Material for the task:
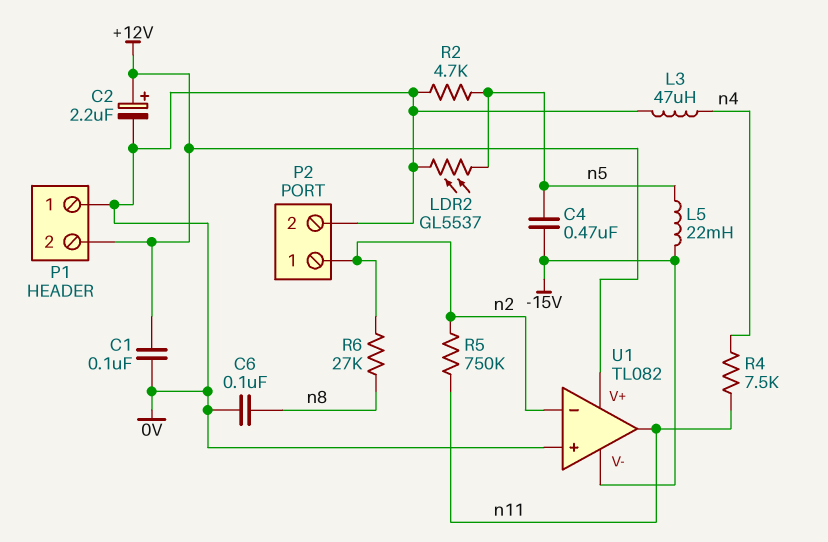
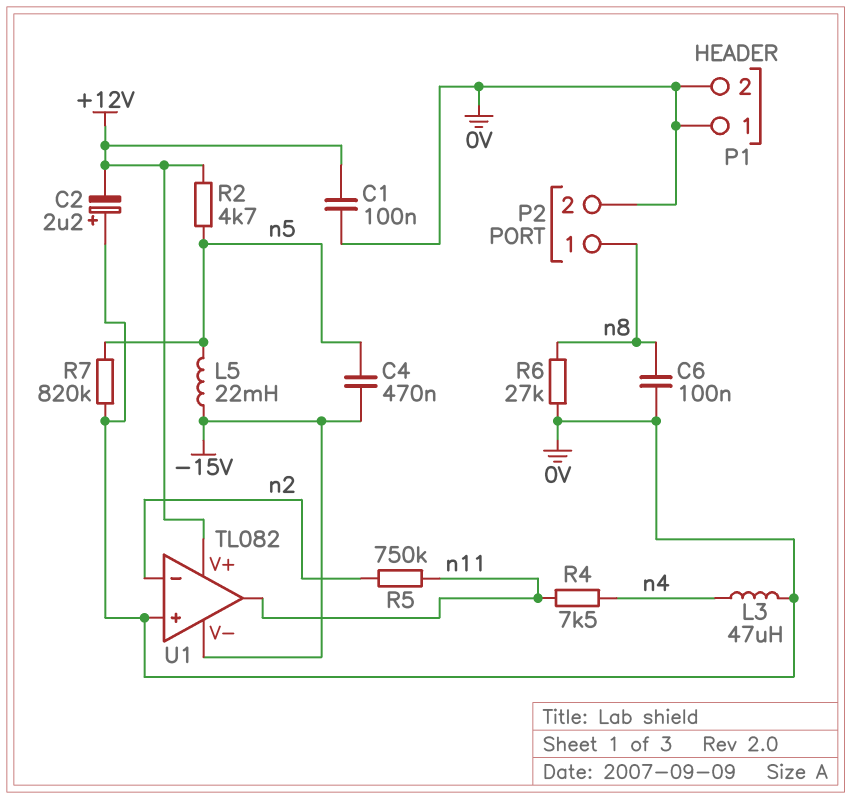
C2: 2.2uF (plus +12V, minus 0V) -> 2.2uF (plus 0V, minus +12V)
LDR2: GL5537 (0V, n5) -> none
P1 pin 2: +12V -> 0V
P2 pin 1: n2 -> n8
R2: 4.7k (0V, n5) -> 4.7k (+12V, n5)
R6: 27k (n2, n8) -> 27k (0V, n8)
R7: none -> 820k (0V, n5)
---
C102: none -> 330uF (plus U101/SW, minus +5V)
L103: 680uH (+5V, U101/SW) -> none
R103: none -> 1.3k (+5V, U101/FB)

Task instructions: Out of the data above, return each line where the word "none" can be found.

Output for this exercise:
LDR2: GL5537 (0V, n5) -> none
R7: none -> 820k (0V, n5)
C102: none -> 330uF (plus U101/SW, minus +5V)
L103: 680uH (+5V, U101/SW) -> none
R103: none -> 1.3k (+5V, U101/FB)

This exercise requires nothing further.